MATERIAL SHOWN:
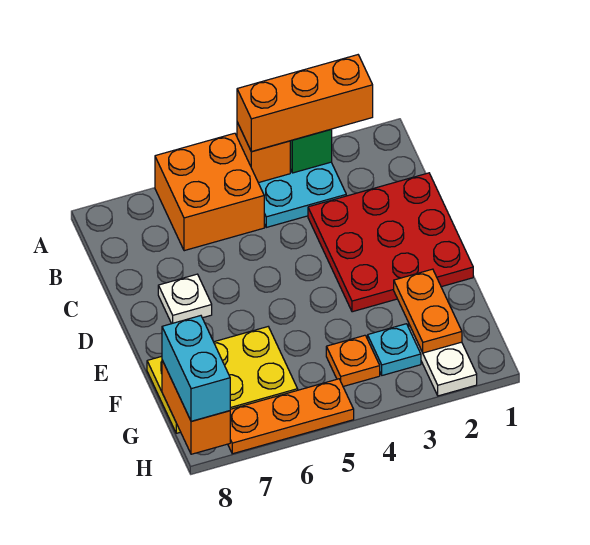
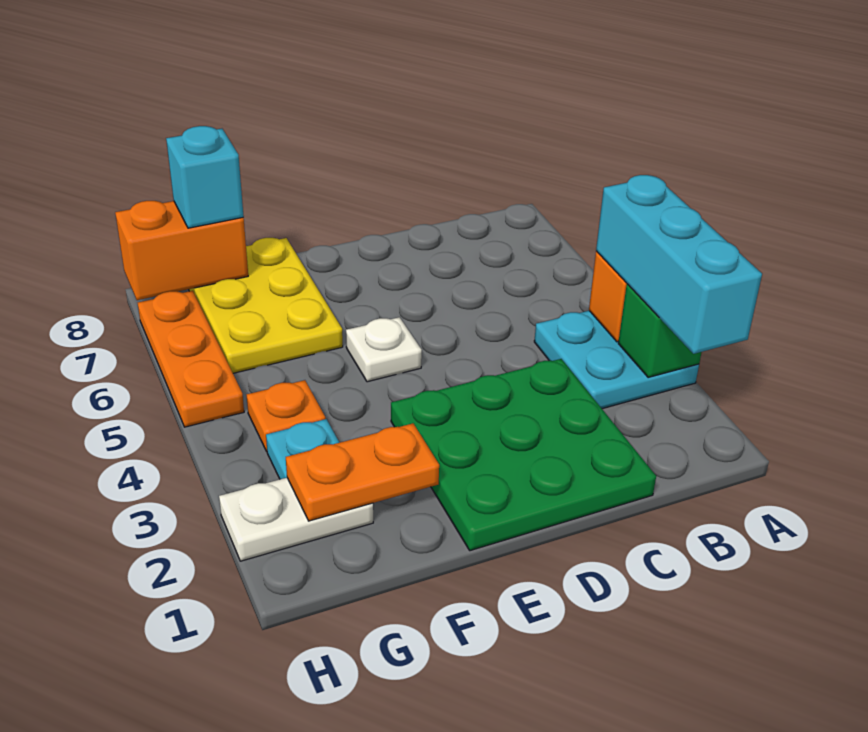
orange brick A2:A4 level 3 -> cyan brick A2:A4 level 3
orange brick A5:B6 level 1 -> none
red plate C1:E3 level 1 -> green plate C1:E3 level 1
white plate D7 level 1 -> white plate E5 level 1
cyan brick G8:H8 level 3 -> cyan brick G8 level 3

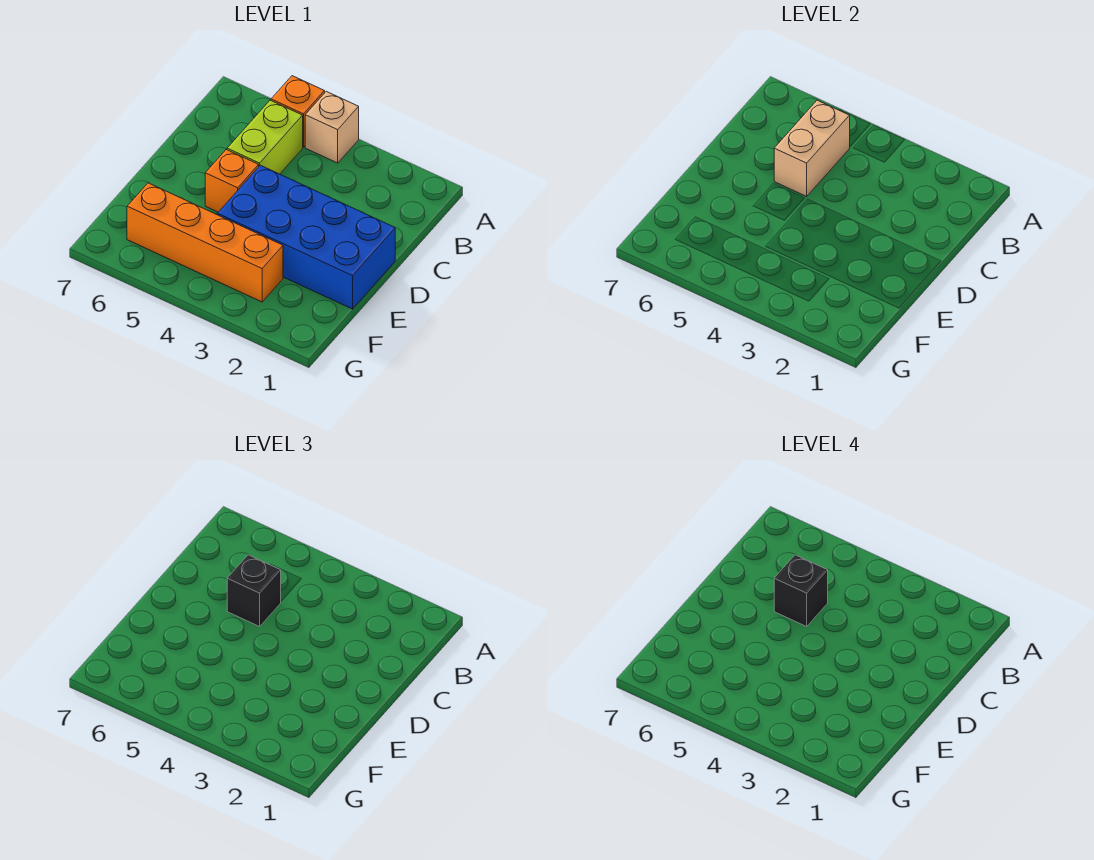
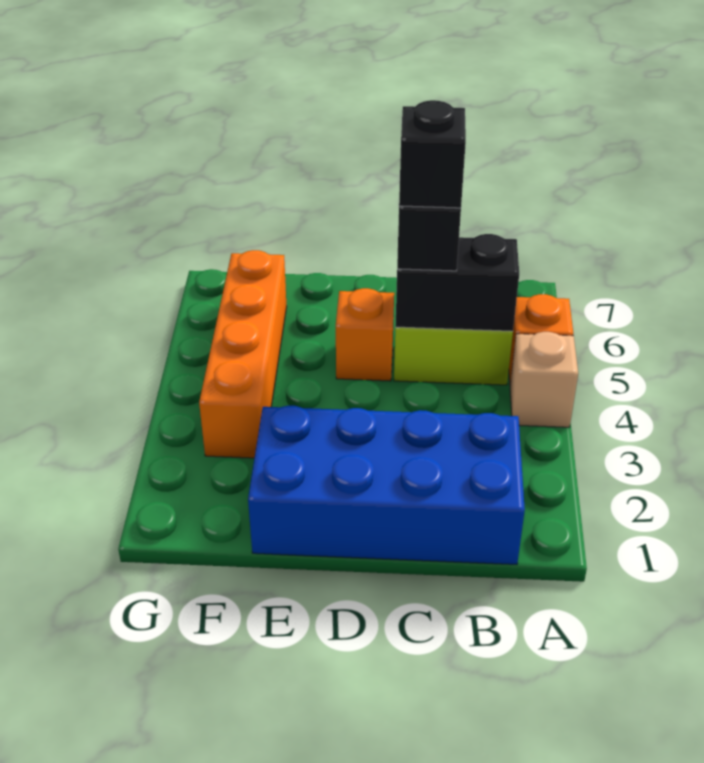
tan brick B5:C5 level 2 -> black brick B5:C5 level 2
blue brick D1:E4 level 1 -> blue brick B1:E2 level 1

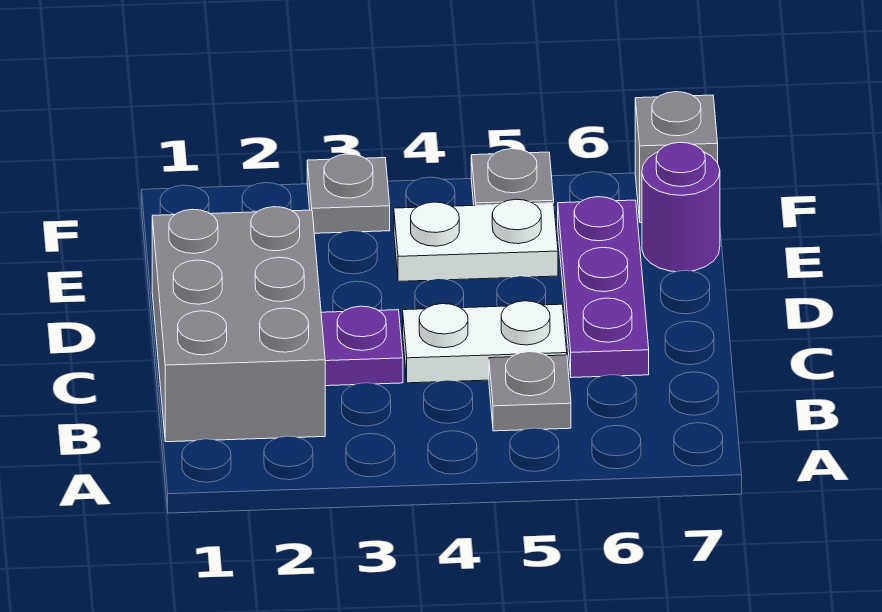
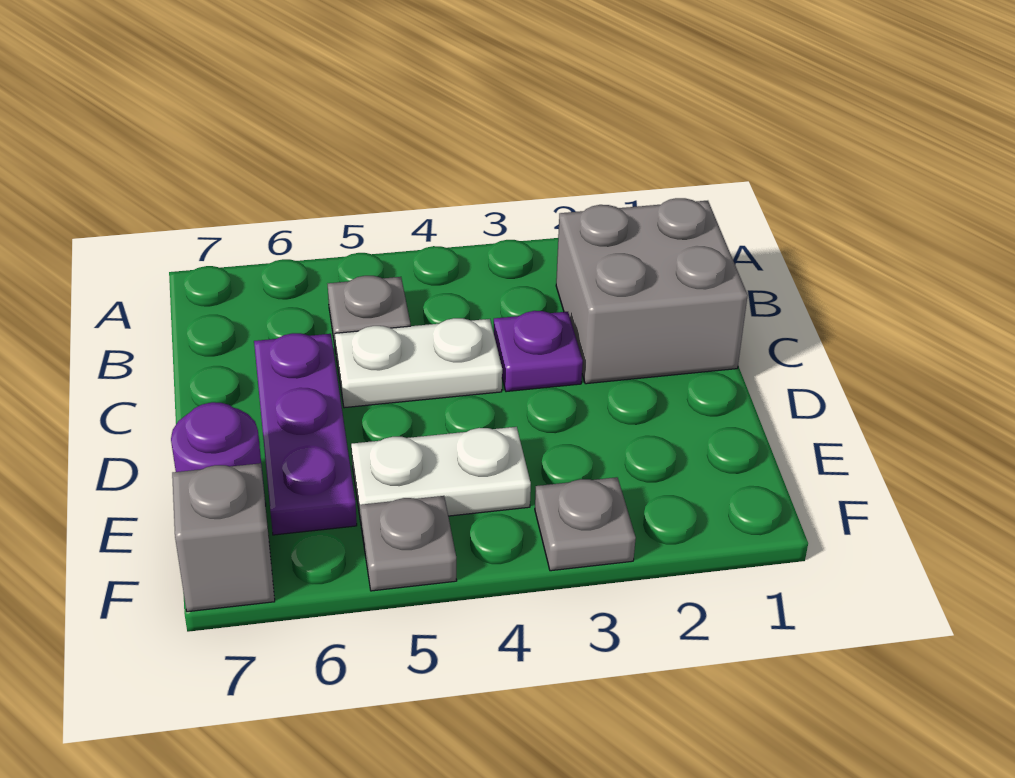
grey brick B1:D2 level 1 -> grey brick B1:C2 level 1

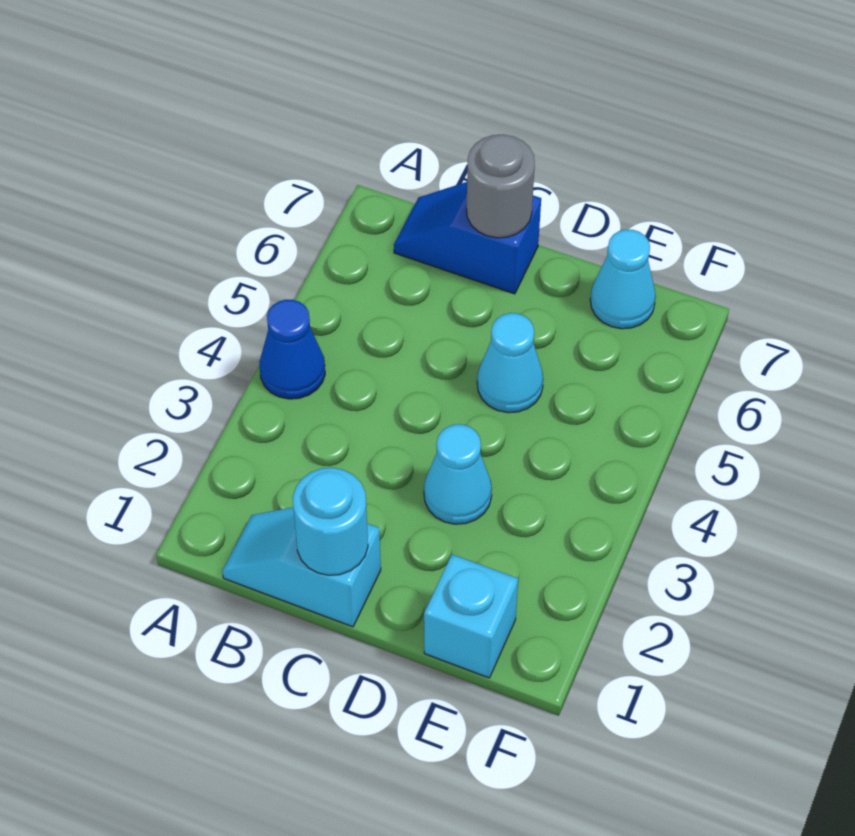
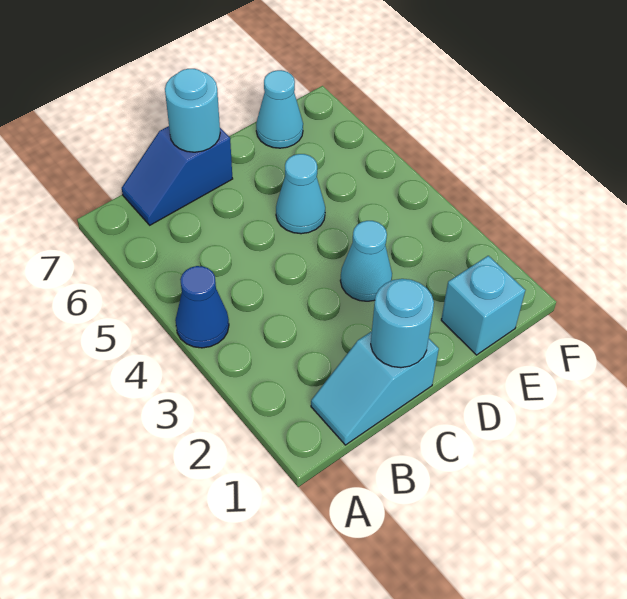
grey round brick C7 level 2 -> cyan round brick C7 level 2

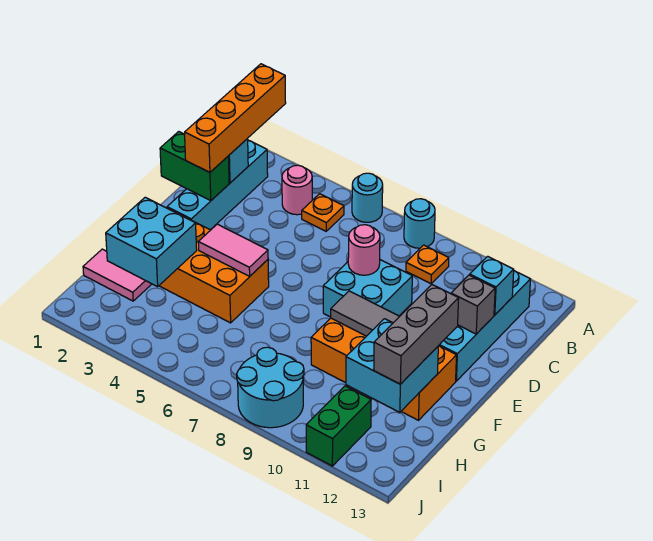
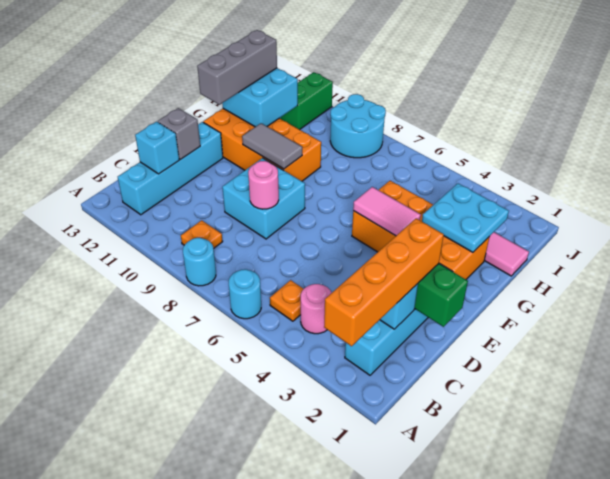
cyan brick G2:H3 level 2 -> cyan plate G2:H3 level 2

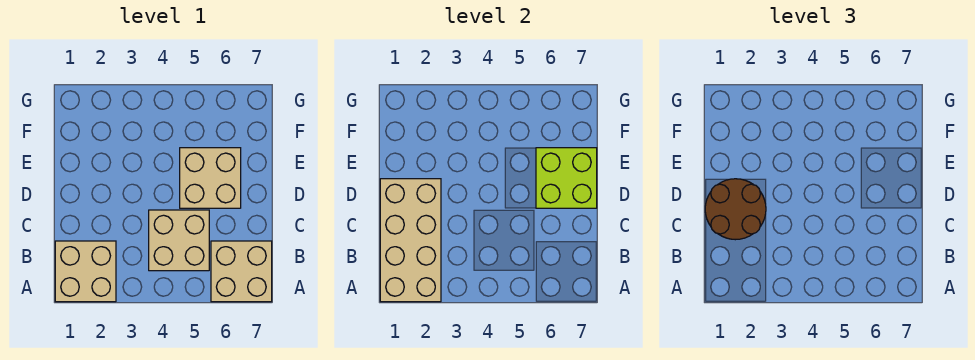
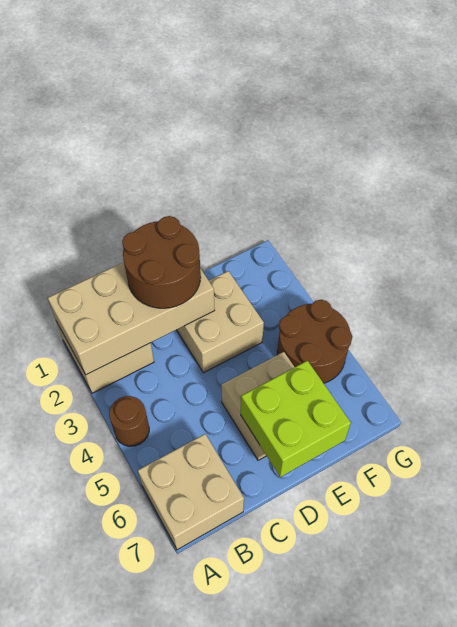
none -> brown round brick A4 level 1
tan brick B4:C5 level 1 -> tan brick D2:E3 level 1
none -> brown round brick F4:G5 level 1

WHAT IS EXPECTED:
Gather each line of the listing containing the word "round" and show it.

REPLY:
grey round brick C7 level 2 -> cyan round brick C7 level 2
none -> brown round brick A4 level 1
none -> brown round brick F4:G5 level 1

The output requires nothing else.